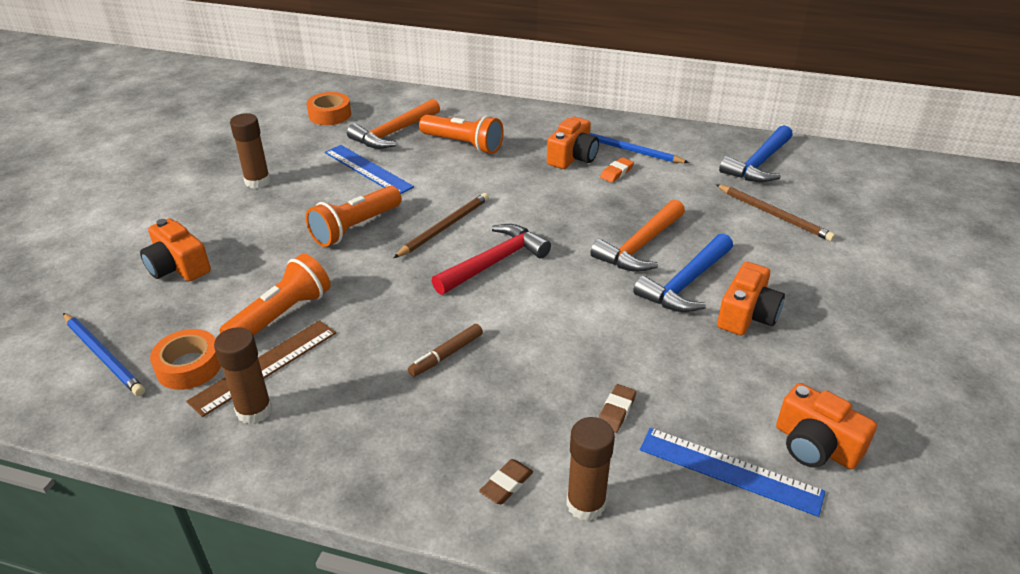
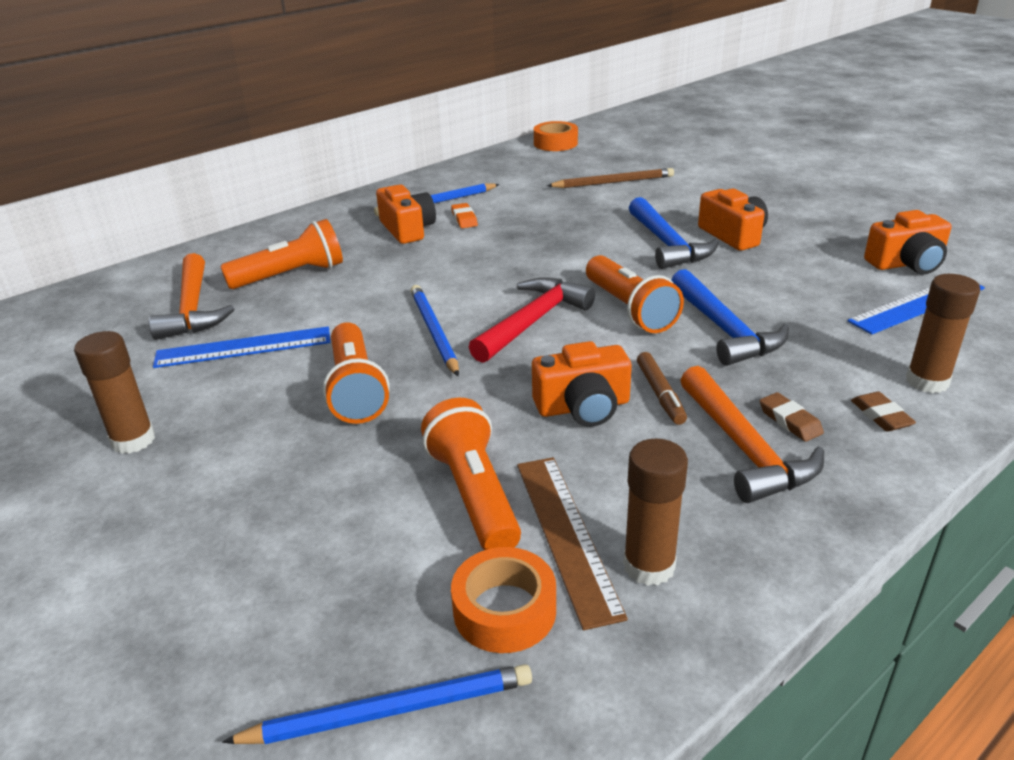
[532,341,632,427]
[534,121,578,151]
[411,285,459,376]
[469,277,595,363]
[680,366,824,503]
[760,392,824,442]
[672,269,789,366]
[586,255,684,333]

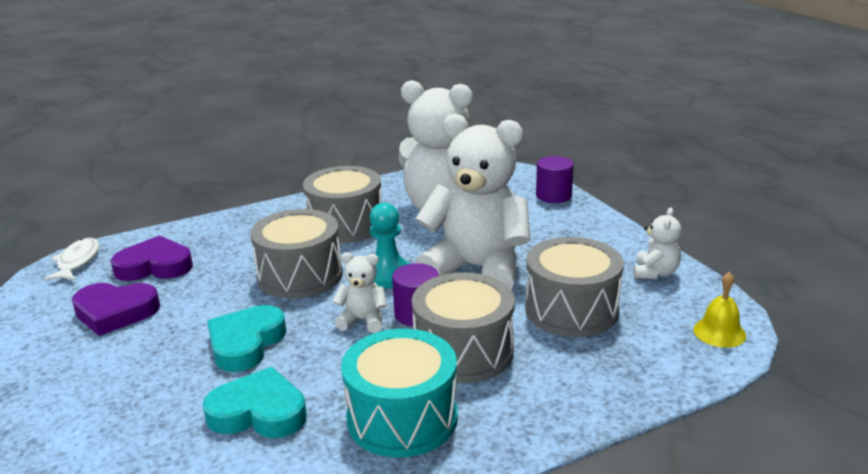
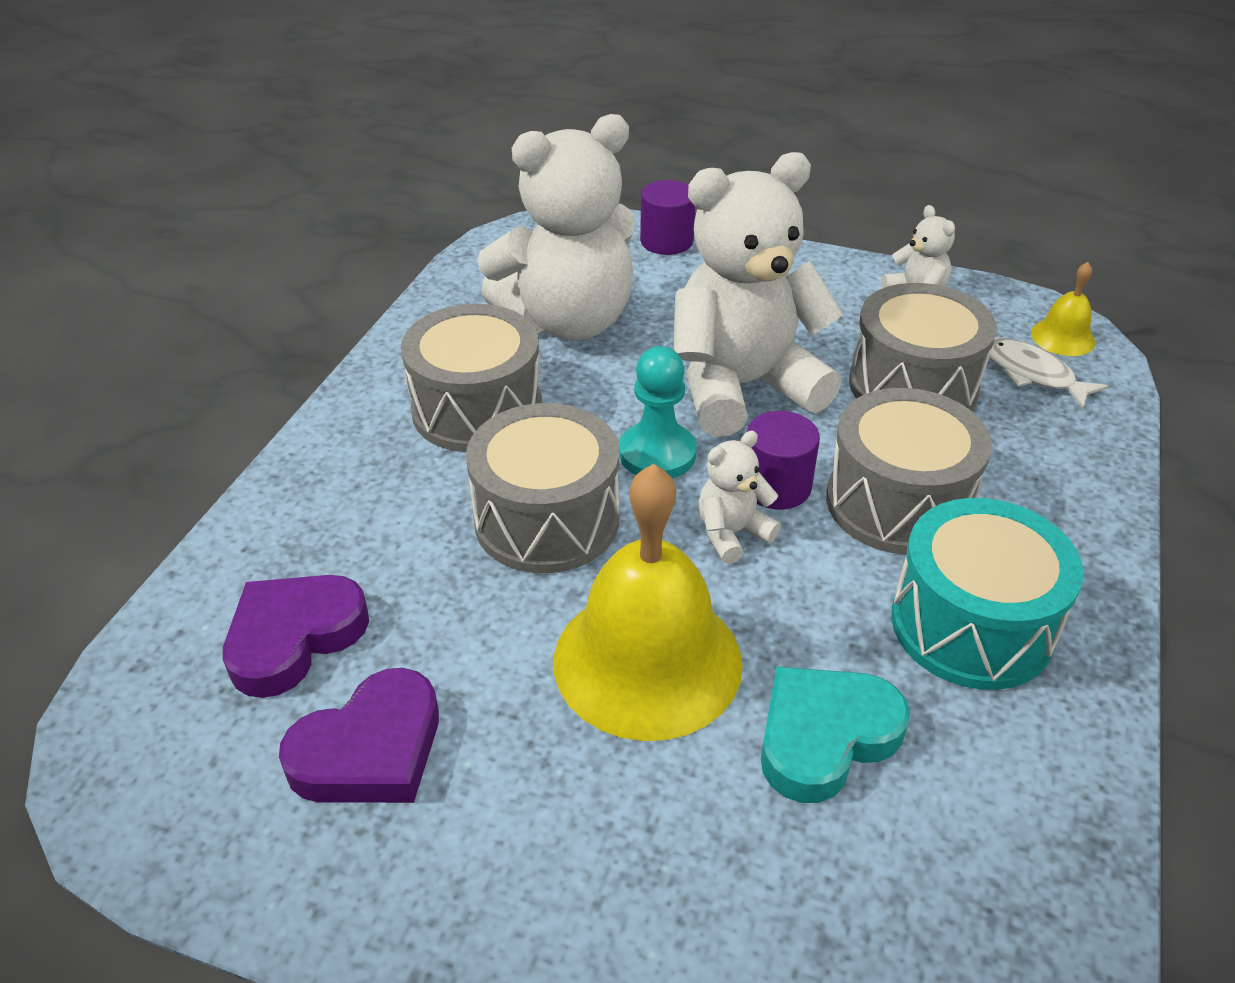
[989,337,1109,409]
[554,464,743,741]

• [Task to carry out] Above are the records; print them all exactly and keep the pictures out.

• [Result below]
[532,341,632,427]
[534,121,578,151]
[411,285,459,376]
[469,277,595,363]
[680,366,824,503]
[760,392,824,442]
[672,269,789,366]
[586,255,684,333]

[989,337,1109,409]
[554,464,743,741]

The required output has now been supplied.